### Task brief
The task calls for every line of the data to be repeated exactly.
──────── Data to examine ────────
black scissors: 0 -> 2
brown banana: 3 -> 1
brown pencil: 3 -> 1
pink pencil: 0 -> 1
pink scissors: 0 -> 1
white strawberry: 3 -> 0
────────
### Output below
black scissors: 0 -> 2
brown banana: 3 -> 1
brown pencil: 3 -> 1
pink pencil: 0 -> 1
pink scissors: 0 -> 1
white strawberry: 3 -> 0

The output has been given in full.